> Data excerpt:
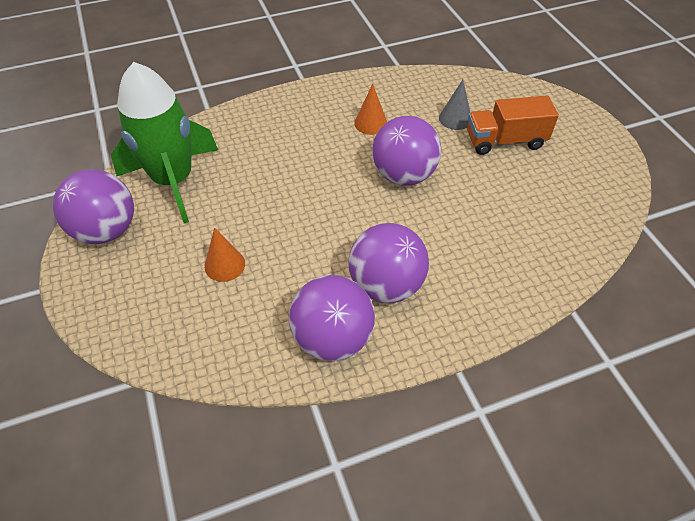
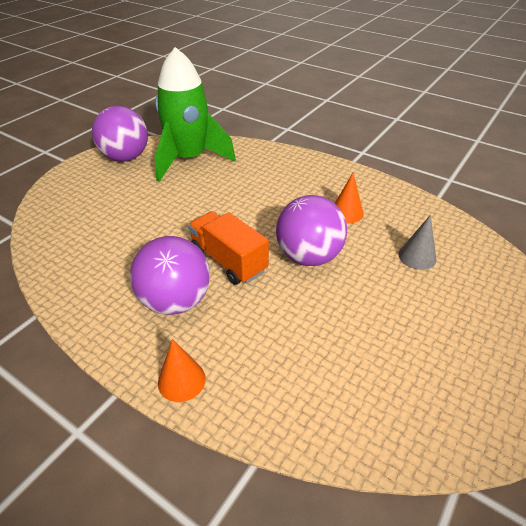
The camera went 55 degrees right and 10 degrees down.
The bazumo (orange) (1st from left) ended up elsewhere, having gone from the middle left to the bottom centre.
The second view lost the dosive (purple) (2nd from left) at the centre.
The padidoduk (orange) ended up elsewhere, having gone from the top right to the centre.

> Aim of the task: Wherever a line in the data above holds the word "elsewhere", copy that line.

> Expected answer:
The bazumo (orange) (1st from left) ended up elsewhere, having gone from the middle left to the bottom centre.
The padidoduk (orange) ended up elsewhere, having gone from the top right to the centre.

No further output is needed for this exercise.